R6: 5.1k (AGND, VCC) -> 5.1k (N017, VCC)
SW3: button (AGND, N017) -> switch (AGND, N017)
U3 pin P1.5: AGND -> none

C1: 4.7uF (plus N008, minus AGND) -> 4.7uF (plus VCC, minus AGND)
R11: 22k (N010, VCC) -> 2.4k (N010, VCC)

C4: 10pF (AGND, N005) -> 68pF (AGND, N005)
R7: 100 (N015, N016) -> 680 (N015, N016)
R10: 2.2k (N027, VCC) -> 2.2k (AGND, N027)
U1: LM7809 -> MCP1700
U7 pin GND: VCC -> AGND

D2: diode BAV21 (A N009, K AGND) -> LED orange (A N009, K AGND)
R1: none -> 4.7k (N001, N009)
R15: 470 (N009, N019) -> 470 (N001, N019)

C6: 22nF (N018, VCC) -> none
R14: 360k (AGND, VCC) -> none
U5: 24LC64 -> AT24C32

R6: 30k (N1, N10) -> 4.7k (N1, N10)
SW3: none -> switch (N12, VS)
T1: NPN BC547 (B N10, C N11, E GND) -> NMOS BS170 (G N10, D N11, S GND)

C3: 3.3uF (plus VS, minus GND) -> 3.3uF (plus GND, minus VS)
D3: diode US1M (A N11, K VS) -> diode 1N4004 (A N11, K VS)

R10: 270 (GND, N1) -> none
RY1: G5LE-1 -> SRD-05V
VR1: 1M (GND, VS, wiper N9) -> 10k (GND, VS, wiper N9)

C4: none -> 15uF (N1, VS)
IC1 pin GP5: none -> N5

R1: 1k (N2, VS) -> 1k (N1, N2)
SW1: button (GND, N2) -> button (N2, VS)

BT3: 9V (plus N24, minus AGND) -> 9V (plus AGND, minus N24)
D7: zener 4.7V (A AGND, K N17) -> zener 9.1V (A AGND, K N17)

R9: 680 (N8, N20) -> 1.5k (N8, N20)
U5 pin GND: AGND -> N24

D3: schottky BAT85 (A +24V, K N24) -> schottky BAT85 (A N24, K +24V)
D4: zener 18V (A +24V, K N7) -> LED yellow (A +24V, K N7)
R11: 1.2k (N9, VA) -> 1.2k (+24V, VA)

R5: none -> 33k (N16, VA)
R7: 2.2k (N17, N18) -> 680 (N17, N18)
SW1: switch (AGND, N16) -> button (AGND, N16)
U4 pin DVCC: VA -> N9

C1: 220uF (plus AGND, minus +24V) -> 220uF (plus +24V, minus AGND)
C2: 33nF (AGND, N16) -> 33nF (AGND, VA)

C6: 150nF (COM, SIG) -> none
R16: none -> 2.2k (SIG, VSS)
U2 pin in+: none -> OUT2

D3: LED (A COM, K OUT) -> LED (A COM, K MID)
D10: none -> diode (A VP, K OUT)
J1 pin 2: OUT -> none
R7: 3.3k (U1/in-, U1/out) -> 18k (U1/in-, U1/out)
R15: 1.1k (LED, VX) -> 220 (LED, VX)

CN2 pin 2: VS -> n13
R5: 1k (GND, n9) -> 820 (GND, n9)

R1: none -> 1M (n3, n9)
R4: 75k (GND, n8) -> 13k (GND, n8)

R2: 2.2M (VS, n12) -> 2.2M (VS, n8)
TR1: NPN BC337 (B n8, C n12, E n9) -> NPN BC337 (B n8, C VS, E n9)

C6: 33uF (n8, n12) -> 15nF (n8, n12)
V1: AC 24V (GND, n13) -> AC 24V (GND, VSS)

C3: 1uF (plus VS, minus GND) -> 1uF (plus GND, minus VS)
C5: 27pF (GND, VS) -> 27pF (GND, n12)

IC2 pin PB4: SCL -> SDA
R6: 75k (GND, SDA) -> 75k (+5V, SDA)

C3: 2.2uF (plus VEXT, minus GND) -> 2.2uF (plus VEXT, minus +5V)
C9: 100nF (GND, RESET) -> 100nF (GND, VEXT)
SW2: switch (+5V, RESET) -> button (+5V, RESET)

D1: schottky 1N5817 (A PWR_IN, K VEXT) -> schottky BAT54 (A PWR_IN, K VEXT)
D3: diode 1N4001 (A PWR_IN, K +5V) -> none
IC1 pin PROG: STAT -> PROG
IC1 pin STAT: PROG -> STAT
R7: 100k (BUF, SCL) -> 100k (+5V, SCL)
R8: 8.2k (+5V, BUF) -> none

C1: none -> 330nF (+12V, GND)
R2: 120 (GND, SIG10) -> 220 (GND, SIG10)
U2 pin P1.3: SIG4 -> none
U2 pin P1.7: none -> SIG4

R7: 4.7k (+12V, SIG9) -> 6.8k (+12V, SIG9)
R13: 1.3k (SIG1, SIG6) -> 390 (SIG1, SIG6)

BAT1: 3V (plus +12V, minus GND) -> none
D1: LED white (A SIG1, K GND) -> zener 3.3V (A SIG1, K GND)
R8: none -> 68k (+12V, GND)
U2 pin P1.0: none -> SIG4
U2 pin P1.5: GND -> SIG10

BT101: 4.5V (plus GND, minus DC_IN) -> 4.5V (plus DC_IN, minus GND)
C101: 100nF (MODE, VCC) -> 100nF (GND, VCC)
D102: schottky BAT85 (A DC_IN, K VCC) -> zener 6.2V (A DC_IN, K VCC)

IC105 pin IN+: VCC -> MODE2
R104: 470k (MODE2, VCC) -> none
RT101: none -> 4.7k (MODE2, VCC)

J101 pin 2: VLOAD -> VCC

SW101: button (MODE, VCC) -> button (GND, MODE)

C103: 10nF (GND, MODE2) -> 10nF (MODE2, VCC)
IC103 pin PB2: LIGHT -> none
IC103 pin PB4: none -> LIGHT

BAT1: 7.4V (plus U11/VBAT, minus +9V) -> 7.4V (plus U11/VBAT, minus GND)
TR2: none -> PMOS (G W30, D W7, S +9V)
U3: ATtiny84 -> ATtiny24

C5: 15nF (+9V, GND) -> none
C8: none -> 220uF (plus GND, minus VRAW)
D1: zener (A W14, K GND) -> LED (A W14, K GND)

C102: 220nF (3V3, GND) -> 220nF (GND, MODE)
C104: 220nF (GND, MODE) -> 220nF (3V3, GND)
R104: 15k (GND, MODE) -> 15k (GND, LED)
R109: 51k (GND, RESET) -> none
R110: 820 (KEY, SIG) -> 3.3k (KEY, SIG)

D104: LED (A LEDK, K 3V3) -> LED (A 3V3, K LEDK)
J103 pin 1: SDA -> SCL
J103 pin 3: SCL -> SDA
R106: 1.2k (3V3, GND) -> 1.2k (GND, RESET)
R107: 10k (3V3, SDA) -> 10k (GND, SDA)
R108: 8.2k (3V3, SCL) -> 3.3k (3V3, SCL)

•••

## TASK DIRECTIONS
Give every entry again in full, precisely as written above.

## EXPECTED ANSWER
R6: 5.1k (AGND, VCC) -> 5.1k (N017, VCC)
SW3: button (AGND, N017) -> switch (AGND, N017)
U3 pin P1.5: AGND -> none

C1: 4.7uF (plus N008, minus AGND) -> 4.7uF (plus VCC, minus AGND)
R11: 22k (N010, VCC) -> 2.4k (N010, VCC)

C4: 10pF (AGND, N005) -> 68pF (AGND, N005)
R7: 100 (N015, N016) -> 680 (N015, N016)
R10: 2.2k (N027, VCC) -> 2.2k (AGND, N027)
U1: LM7809 -> MCP1700
U7 pin GND: VCC -> AGND

D2: diode BAV21 (A N009, K AGND) -> LED orange (A N009, K AGND)
R1: none -> 4.7k (N001, N009)
R15: 470 (N009, N019) -> 470 (N001, N019)

C6: 22nF (N018, VCC) -> none
R14: 360k (AGND, VCC) -> none
U5: 24LC64 -> AT24C32

R6: 30k (N1, N10) -> 4.7k (N1, N10)
SW3: none -> switch (N12, VS)
T1: NPN BC547 (B N10, C N11, E GND) -> NMOS BS170 (G N10, D N11, S GND)

C3: 3.3uF (plus VS, minus GND) -> 3.3uF (plus GND, minus VS)
D3: diode US1M (A N11, K VS) -> diode 1N4004 (A N11, K VS)

R10: 270 (GND, N1) -> none
RY1: G5LE-1 -> SRD-05V
VR1: 1M (GND, VS, wiper N9) -> 10k (GND, VS, wiper N9)

C4: none -> 15uF (N1, VS)
IC1 pin GP5: none -> N5

R1: 1k (N2, VS) -> 1k (N1, N2)
SW1: button (GND, N2) -> button (N2, VS)

BT3: 9V (plus N24, minus AGND) -> 9V (plus AGND, minus N24)
D7: zener 4.7V (A AGND, K N17) -> zener 9.1V (A AGND, K N17)

R9: 680 (N8, N20) -> 1.5k (N8, N20)
U5 pin GND: AGND -> N24

D3: schottky BAT85 (A +24V, K N24) -> schottky BAT85 (A N24, K +24V)
D4: zener 18V (A +24V, K N7) -> LED yellow (A +24V, K N7)
R11: 1.2k (N9, VA) -> 1.2k (+24V, VA)

R5: none -> 33k (N16, VA)
R7: 2.2k (N17, N18) -> 680 (N17, N18)
SW1: switch (AGND, N16) -> button (AGND, N16)
U4 pin DVCC: VA -> N9

C1: 220uF (plus AGND, minus +24V) -> 220uF (plus +24V, minus AGND)
C2: 33nF (AGND, N16) -> 33nF (AGND, VA)

C6: 150nF (COM, SIG) -> none
R16: none -> 2.2k (SIG, VSS)
U2 pin in+: none -> OUT2

D3: LED (A COM, K OUT) -> LED (A COM, K MID)
D10: none -> diode (A VP, K OUT)
J1 pin 2: OUT -> none
R7: 3.3k (U1/in-, U1/out) -> 18k (U1/in-, U1/out)
R15: 1.1k (LED, VX) -> 220 (LED, VX)

CN2 pin 2: VS -> n13
R5: 1k (GND, n9) -> 820 (GND, n9)

R1: none -> 1M (n3, n9)
R4: 75k (GND, n8) -> 13k (GND, n8)

R2: 2.2M (VS, n12) -> 2.2M (VS, n8)
TR1: NPN BC337 (B n8, C n12, E n9) -> NPN BC337 (B n8, C VS, E n9)

C6: 33uF (n8, n12) -> 15nF (n8, n12)
V1: AC 24V (GND, n13) -> AC 24V (GND, VSS)

C3: 1uF (plus VS, minus GND) -> 1uF (plus GND, minus VS)
C5: 27pF (GND, VS) -> 27pF (GND, n12)

IC2 pin PB4: SCL -> SDA
R6: 75k (GND, SDA) -> 75k (+5V, SDA)

C3: 2.2uF (plus VEXT, minus GND) -> 2.2uF (plus VEXT, minus +5V)
C9: 100nF (GND, RESET) -> 100nF (GND, VEXT)
SW2: switch (+5V, RESET) -> button (+5V, RESET)

D1: schottky 1N5817 (A PWR_IN, K VEXT) -> schottky BAT54 (A PWR_IN, K VEXT)
D3: diode 1N4001 (A PWR_IN, K +5V) -> none
IC1 pin PROG: STAT -> PROG
IC1 pin STAT: PROG -> STAT
R7: 100k (BUF, SCL) -> 100k (+5V, SCL)
R8: 8.2k (+5V, BUF) -> none

C1: none -> 330nF (+12V, GND)
R2: 120 (GND, SIG10) -> 220 (GND, SIG10)
U2 pin P1.3: SIG4 -> none
U2 pin P1.7: none -> SIG4

R7: 4.7k (+12V, SIG9) -> 6.8k (+12V, SIG9)
R13: 1.3k (SIG1, SIG6) -> 390 (SIG1, SIG6)

BAT1: 3V (plus +12V, minus GND) -> none
D1: LED white (A SIG1, K GND) -> zener 3.3V (A SIG1, K GND)
R8: none -> 68k (+12V, GND)
U2 pin P1.0: none -> SIG4
U2 pin P1.5: GND -> SIG10

BT101: 4.5V (plus GND, minus DC_IN) -> 4.5V (plus DC_IN, minus GND)
C101: 100nF (MODE, VCC) -> 100nF (GND, VCC)
D102: schottky BAT85 (A DC_IN, K VCC) -> zener 6.2V (A DC_IN, K VCC)

IC105 pin IN+: VCC -> MODE2
R104: 470k (MODE2, VCC) -> none
RT101: none -> 4.7k (MODE2, VCC)

J101 pin 2: VLOAD -> VCC

SW101: button (MODE, VCC) -> button (GND, MODE)

C103: 10nF (GND, MODE2) -> 10nF (MODE2, VCC)
IC103 pin PB2: LIGHT -> none
IC103 pin PB4: none -> LIGHT

BAT1: 7.4V (plus U11/VBAT, minus +9V) -> 7.4V (plus U11/VBAT, minus GND)
TR2: none -> PMOS (G W30, D W7, S +9V)
U3: ATtiny84 -> ATtiny24

C5: 15nF (+9V, GND) -> none
C8: none -> 220uF (plus GND, minus VRAW)
D1: zener (A W14, K GND) -> LED (A W14, K GND)

C102: 220nF (3V3, GND) -> 220nF (GND, MODE)
C104: 220nF (GND, MODE) -> 220nF (3V3, GND)
R104: 15k (GND, MODE) -> 15k (GND, LED)
R109: 51k (GND, RESET) -> none
R110: 820 (KEY, SIG) -> 3.3k (KEY, SIG)

D104: LED (A LEDK, K 3V3) -> LED (A 3V3, K LEDK)
J103 pin 1: SDA -> SCL
J103 pin 3: SCL -> SDA
R106: 1.2k (3V3, GND) -> 1.2k (GND, RESET)
R107: 10k (3V3, SDA) -> 10k (GND, SDA)
R108: 8.2k (3V3, SCL) -> 3.3k (3V3, SCL)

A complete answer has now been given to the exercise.